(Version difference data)
------------------------------
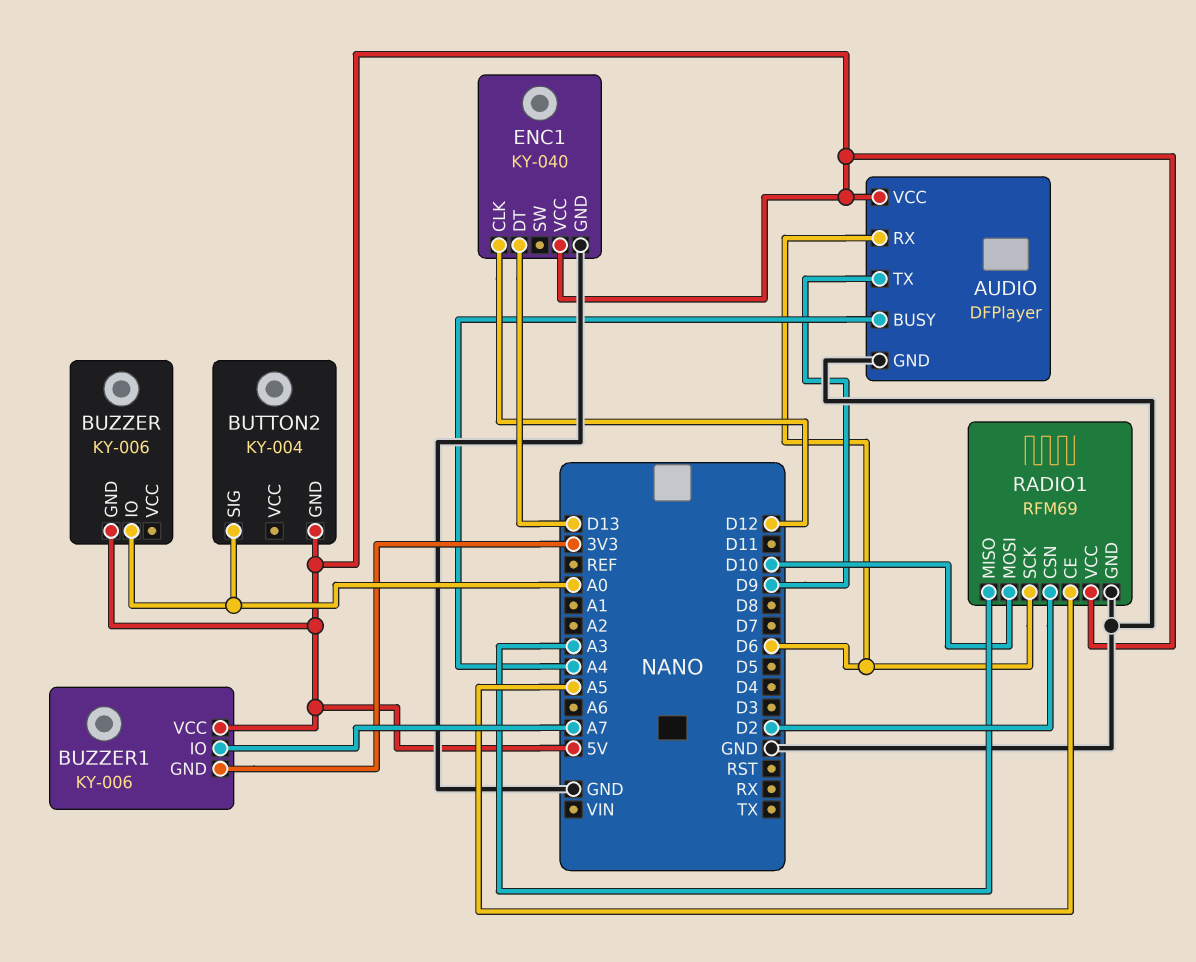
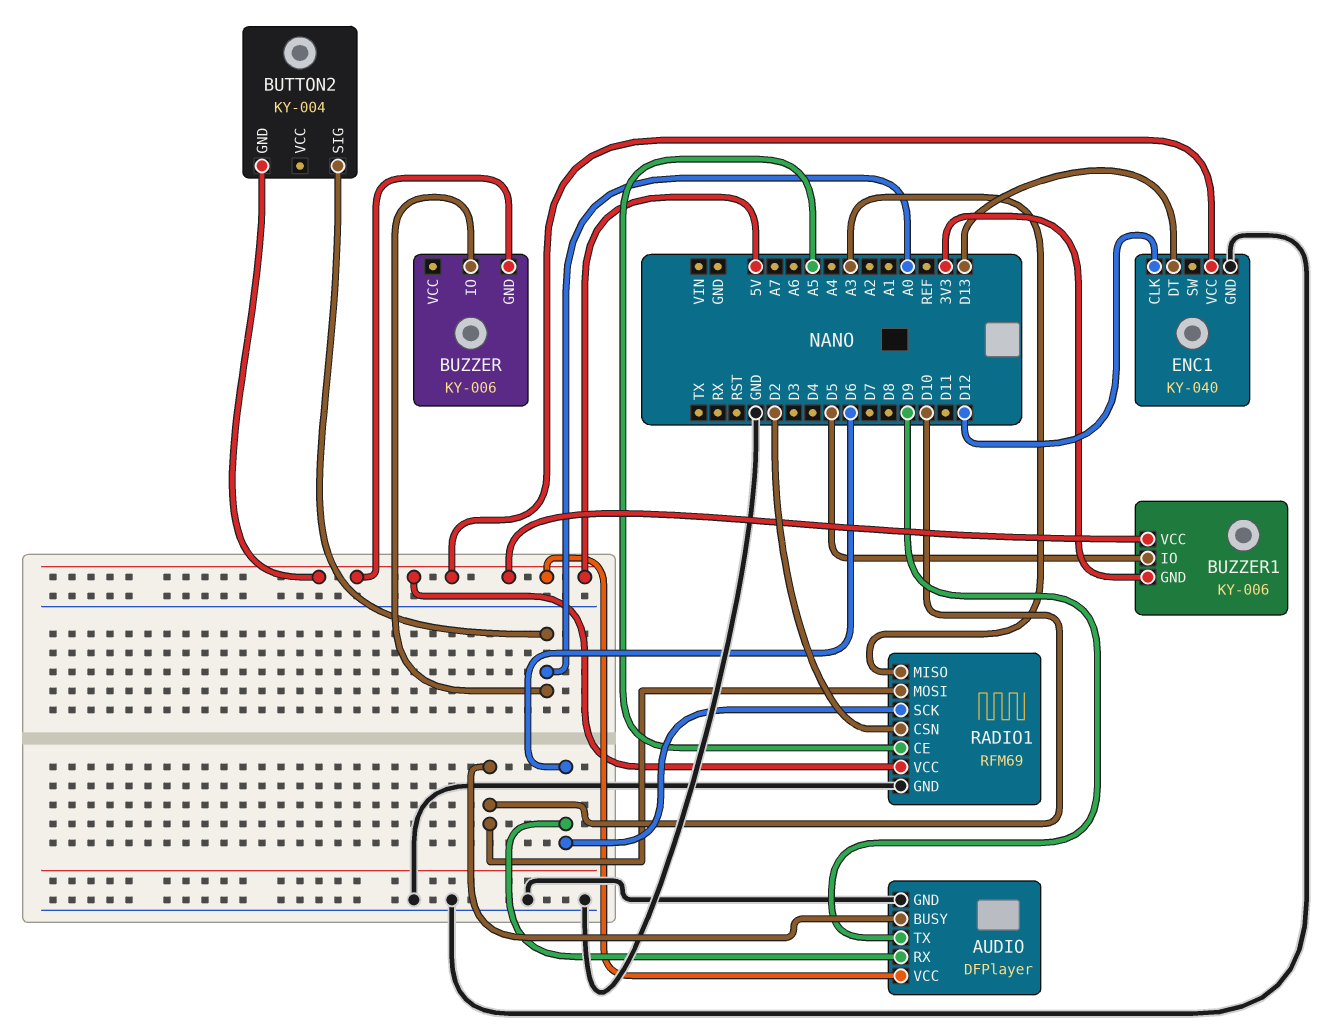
AUDIO pin BUSY: A4 -> D10
BUZZER1 pin IO: A7 -> D5

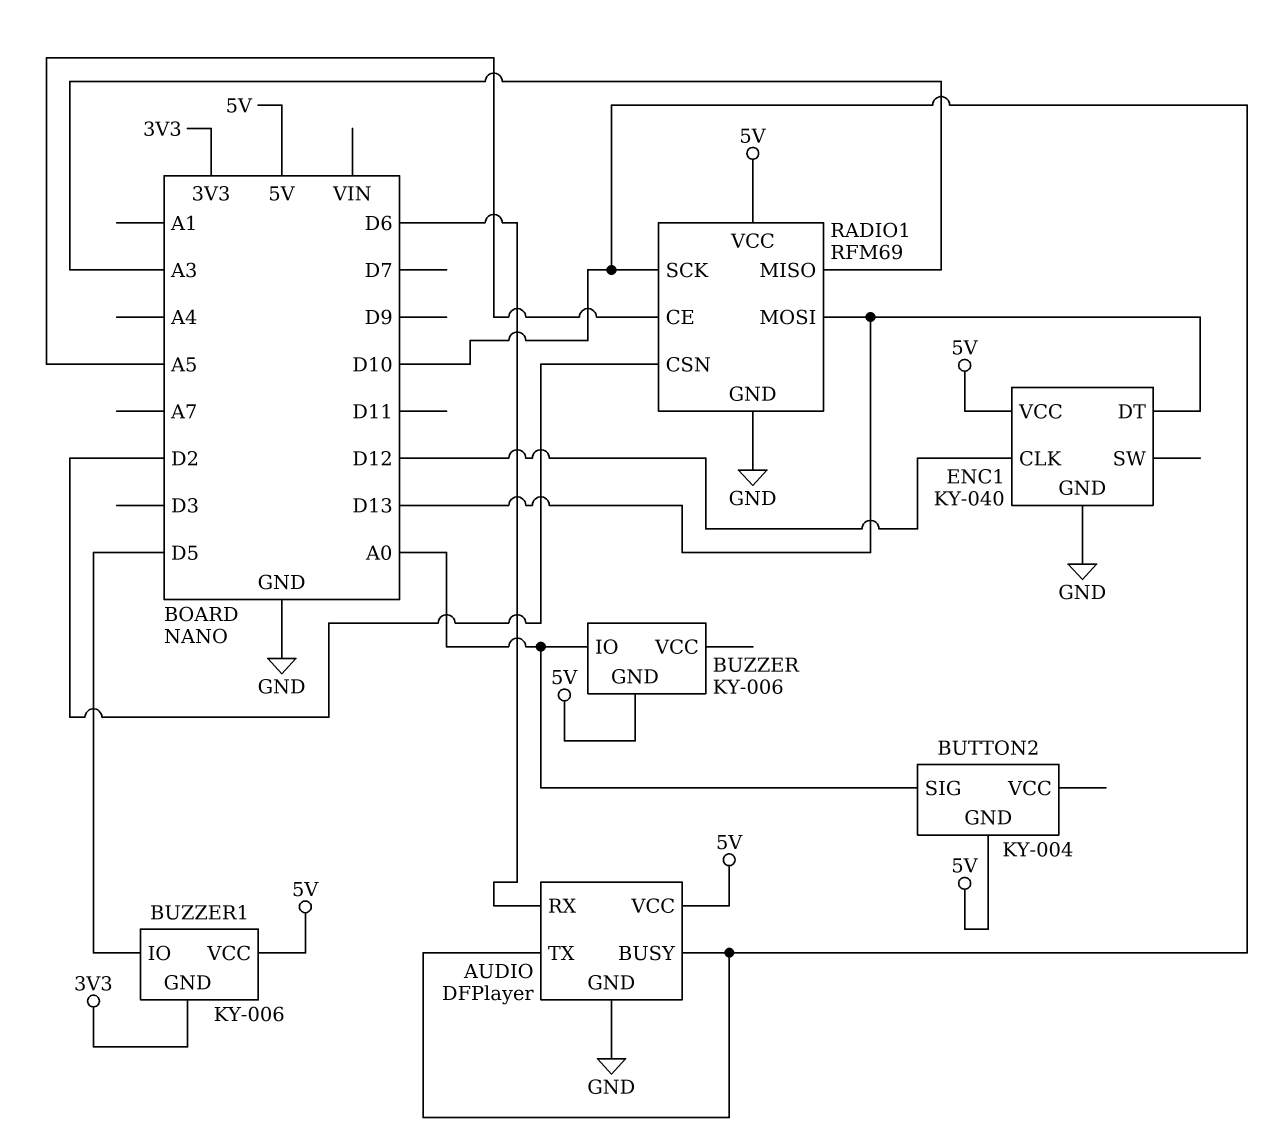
AUDIO pin TX: D9 -> D10
RADIO1 pin MOSI: D10 -> D13
RADIO1 pin SCK: D6 -> D10

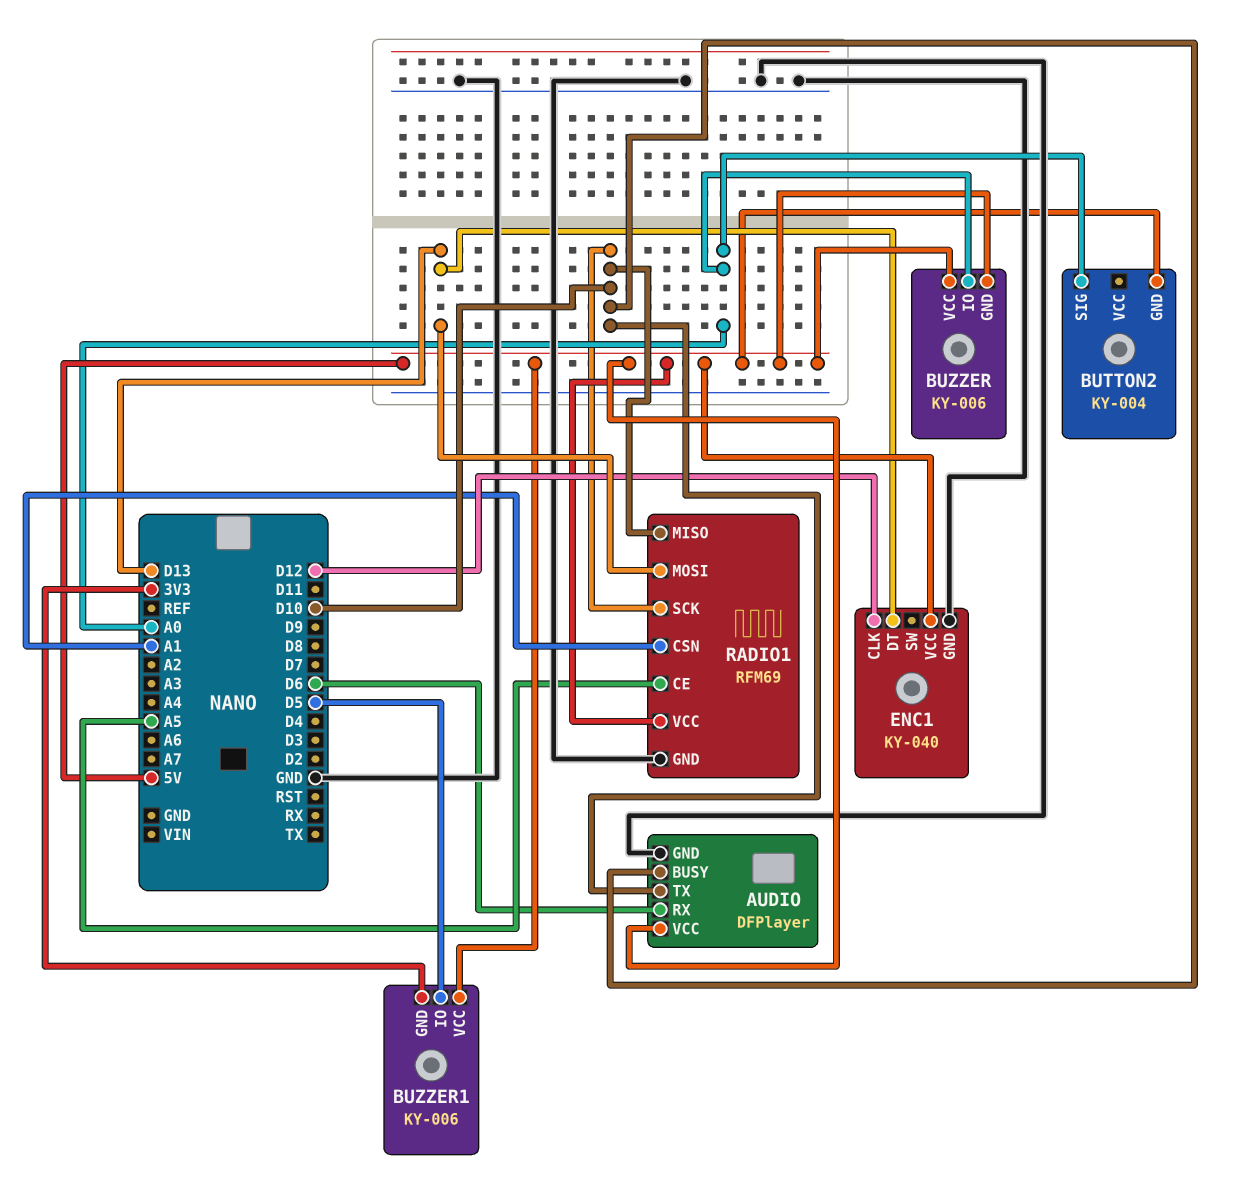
BUZZER pin VCC: none -> 5V
RADIO1 pin CSN: D2 -> A1
RADIO1 pin MISO: A3 -> D10

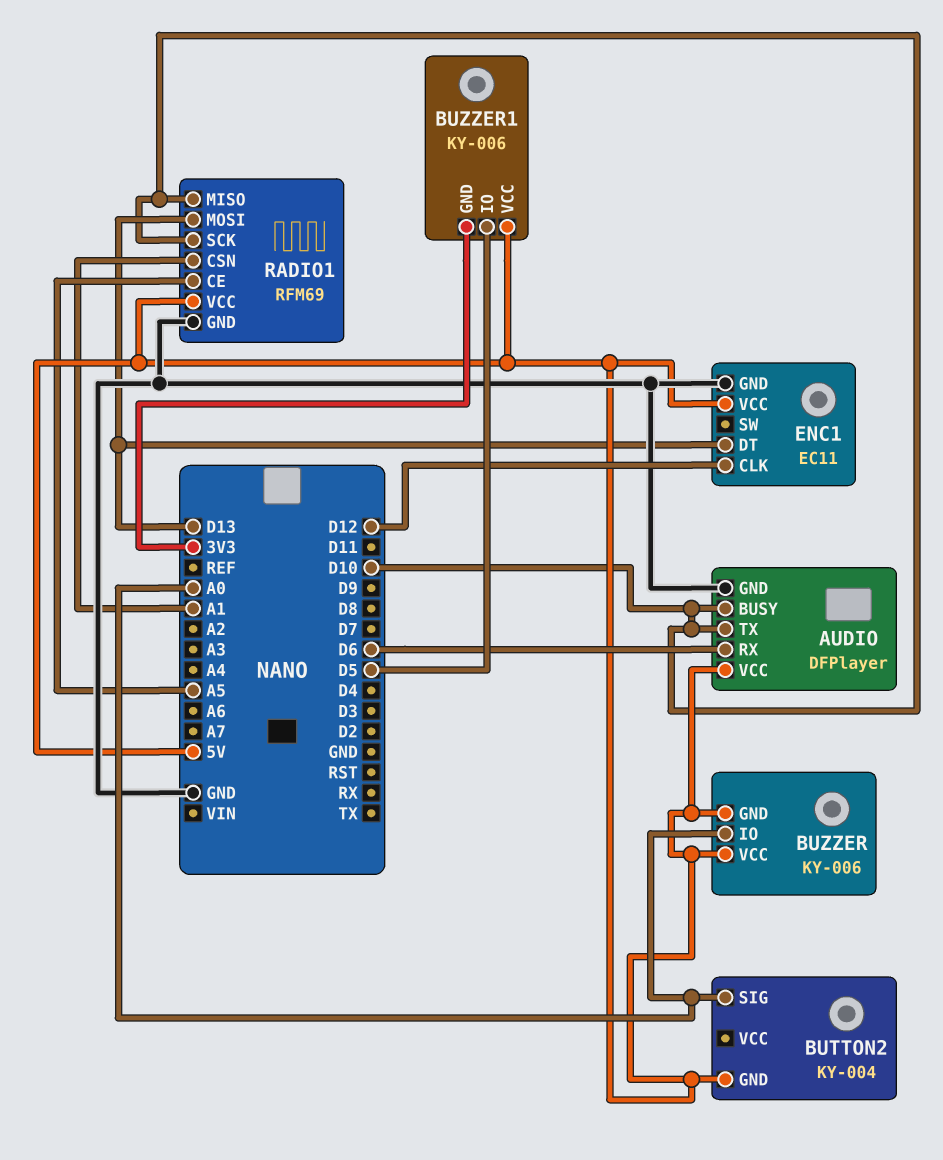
ENC1: KY-040 -> EC11

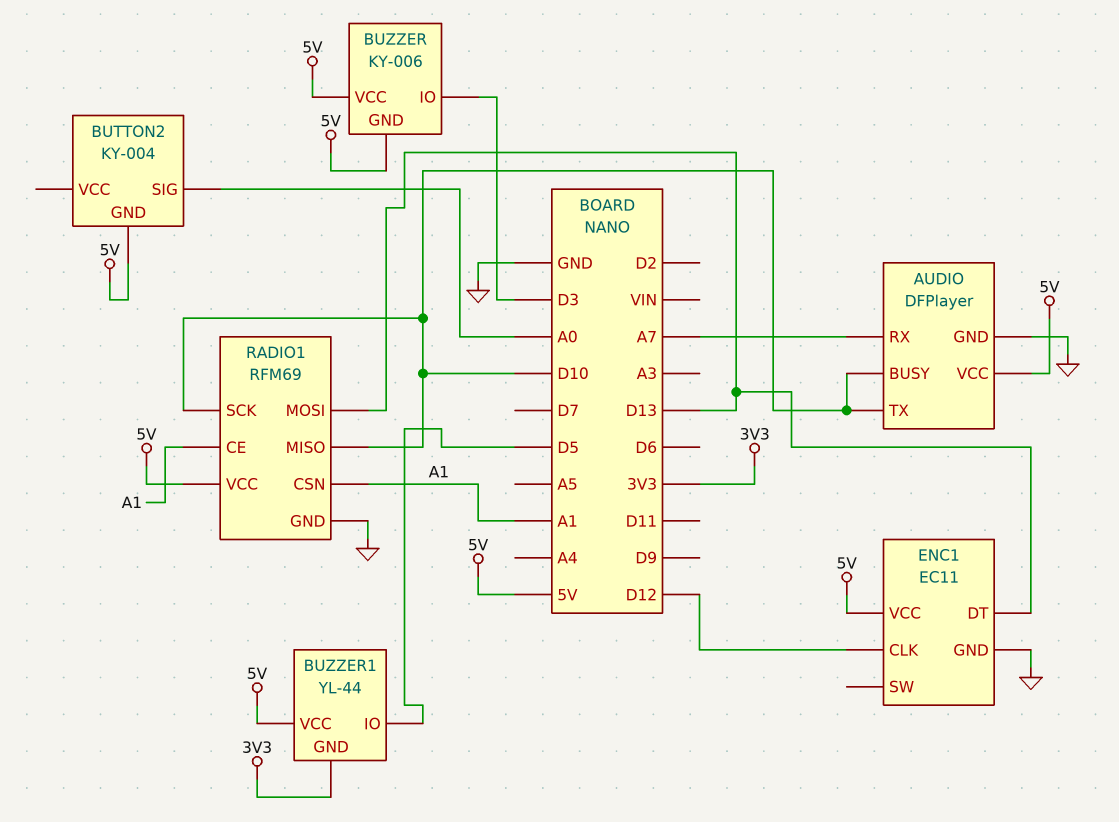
AUDIO pin RX: D6 -> A7
BUZZER pin IO: A0 -> D3
BUZZER1: KY-006 -> YL-44
RADIO1 pin CE: A5 -> A1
------------------------------
Reproduce the lines from the line containing "ENC1: KY-040 -> EC11" through the end of the records above, exactly and inclusively, omitting pictures.

COMPLETED EXERCISE:
ENC1: KY-040 -> EC11

AUDIO pin RX: D6 -> A7
BUZZER pin IO: A0 -> D3
BUZZER1: KY-006 -> YL-44
RADIO1 pin CE: A5 -> A1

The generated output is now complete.